» Record excerpts:
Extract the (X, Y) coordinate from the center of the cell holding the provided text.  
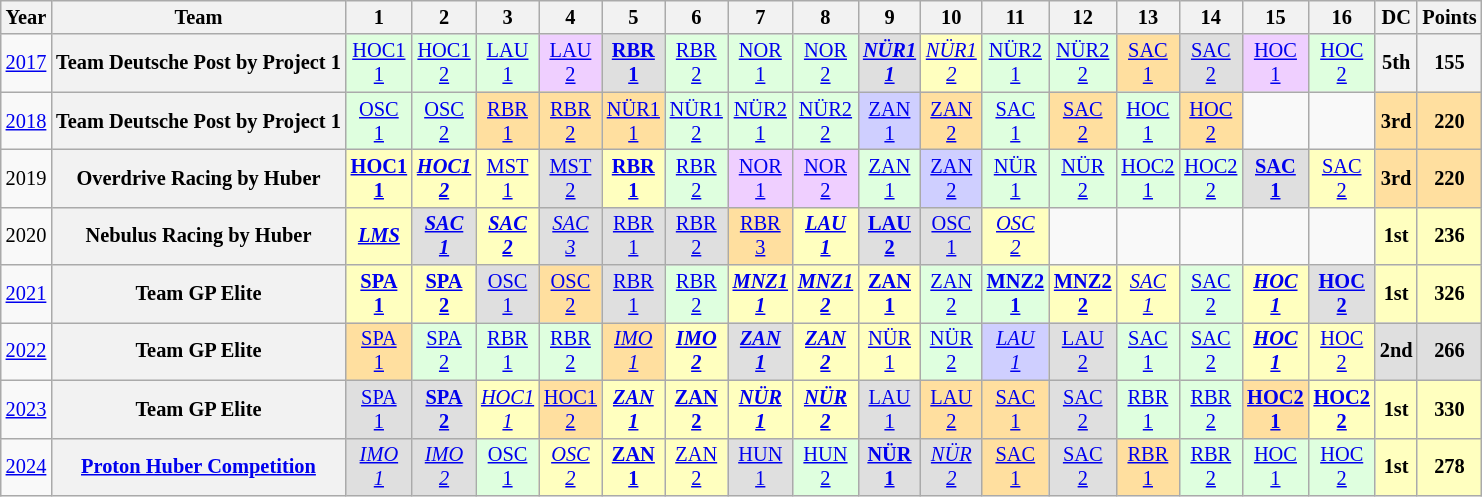
2018 (26, 121)
5th (1396, 63)
326 (1449, 294)
MNZ22 (1082, 294)
MNZ21 (1016, 294)
2 (444, 17)
4 (570, 17)
12 (1082, 17)
6 (696, 17)
2023 (26, 409)
RBR3 (760, 236)
2021 (26, 294)
Proton Huber Competition (198, 467)
14 (1210, 17)
Year (26, 17)
2019 (26, 178)
2nd (1396, 351)
MST2 (570, 178)
MST1 (508, 178)
LMS (379, 236)
8 (826, 17)
2024 (26, 467)
Nebulus Racing by Huber (198, 236)
Team (198, 17)
DC (1396, 17)
HUN1 (760, 467)
278 (1449, 467)
266 (1449, 351)
Points (1449, 17)
3 (508, 17)
330 (1449, 409)
SAC3 (570, 236)
155 (1449, 63)
16 (1342, 17)
2017 (26, 63)
MNZ11 (760, 294)
5 (634, 17)
1 (379, 17)
Overdrive Racing by Huber (198, 178)
236 (1449, 236)
2020 (26, 236)
11 (1016, 17)
15 (1275, 17)
9 (890, 17)
13 (1148, 17)
2022 (26, 351)
10 (952, 17)
HUN2 (826, 467)
7 (760, 17)
MNZ12 (826, 294)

» Task to complete:
How many lines of the data above contain the word "Racing"? Reply with the number alone.

» Output of the task:
2